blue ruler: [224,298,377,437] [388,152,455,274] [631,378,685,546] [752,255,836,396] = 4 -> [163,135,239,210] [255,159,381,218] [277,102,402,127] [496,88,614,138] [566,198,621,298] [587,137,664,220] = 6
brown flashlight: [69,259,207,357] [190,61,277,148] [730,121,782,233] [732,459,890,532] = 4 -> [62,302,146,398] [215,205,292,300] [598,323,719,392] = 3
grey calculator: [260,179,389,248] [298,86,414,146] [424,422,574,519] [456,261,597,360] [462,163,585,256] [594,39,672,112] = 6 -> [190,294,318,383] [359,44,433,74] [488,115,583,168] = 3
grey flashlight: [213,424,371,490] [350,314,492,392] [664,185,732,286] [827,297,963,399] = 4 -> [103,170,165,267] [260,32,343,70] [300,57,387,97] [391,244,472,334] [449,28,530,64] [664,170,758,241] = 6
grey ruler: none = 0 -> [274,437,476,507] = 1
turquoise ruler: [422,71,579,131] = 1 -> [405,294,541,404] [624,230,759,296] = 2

--

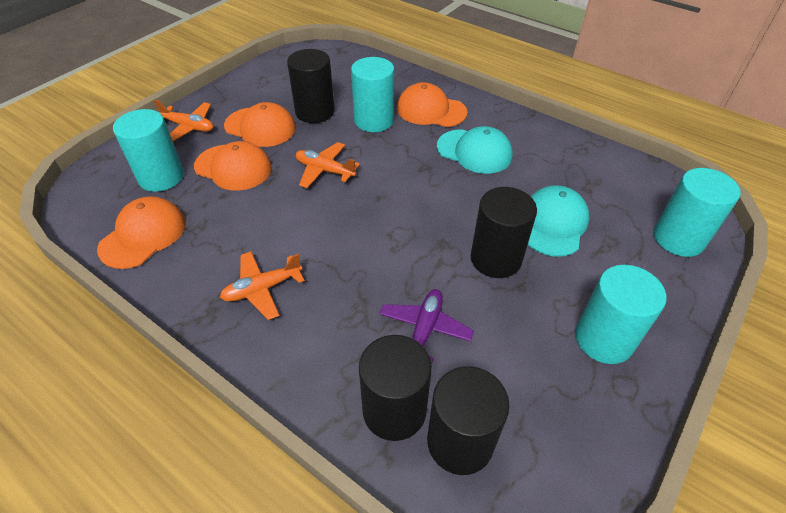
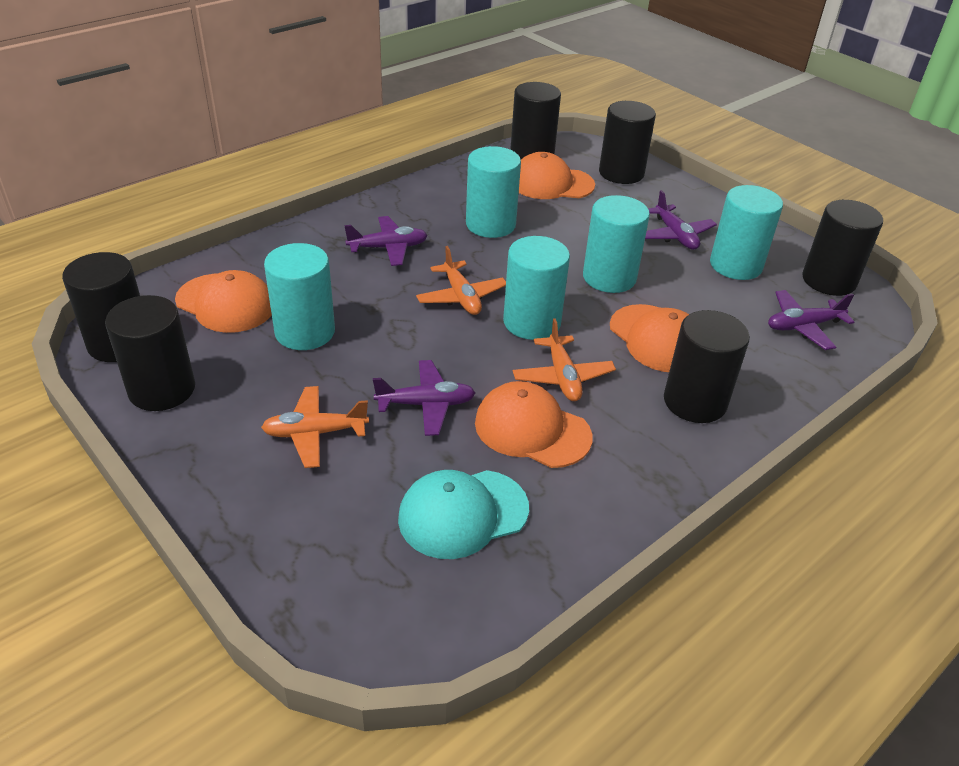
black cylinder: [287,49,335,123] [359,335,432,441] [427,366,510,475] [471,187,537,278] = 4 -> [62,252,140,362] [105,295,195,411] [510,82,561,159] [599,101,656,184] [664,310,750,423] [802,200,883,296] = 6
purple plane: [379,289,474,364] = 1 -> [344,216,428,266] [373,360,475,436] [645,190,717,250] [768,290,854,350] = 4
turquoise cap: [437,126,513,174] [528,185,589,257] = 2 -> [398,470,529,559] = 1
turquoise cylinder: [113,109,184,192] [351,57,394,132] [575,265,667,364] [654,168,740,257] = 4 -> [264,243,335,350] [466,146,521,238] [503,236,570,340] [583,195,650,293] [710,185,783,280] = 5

*What this task involves*.
Print exactly the lines above, between the one holding "black cylinder: [287,49,335,123]" and the one holding "turquoise cylinder: [113,109,184,192]", inclusive, and nothing besides.

*Solution for this problem*.
black cylinder: [287,49,335,123] [359,335,432,441] [427,366,510,475] [471,187,537,278] = 4 -> [62,252,140,362] [105,295,195,411] [510,82,561,159] [599,101,656,184] [664,310,750,423] [802,200,883,296] = 6
purple plane: [379,289,474,364] = 1 -> [344,216,428,266] [373,360,475,436] [645,190,717,250] [768,290,854,350] = 4
turquoise cap: [437,126,513,174] [528,185,589,257] = 2 -> [398,470,529,559] = 1
turquoise cylinder: [113,109,184,192] [351,57,394,132] [575,265,667,364] [654,168,740,257] = 4 -> [264,243,335,350] [466,146,521,238] [503,236,570,340] [583,195,650,293] [710,185,783,280] = 5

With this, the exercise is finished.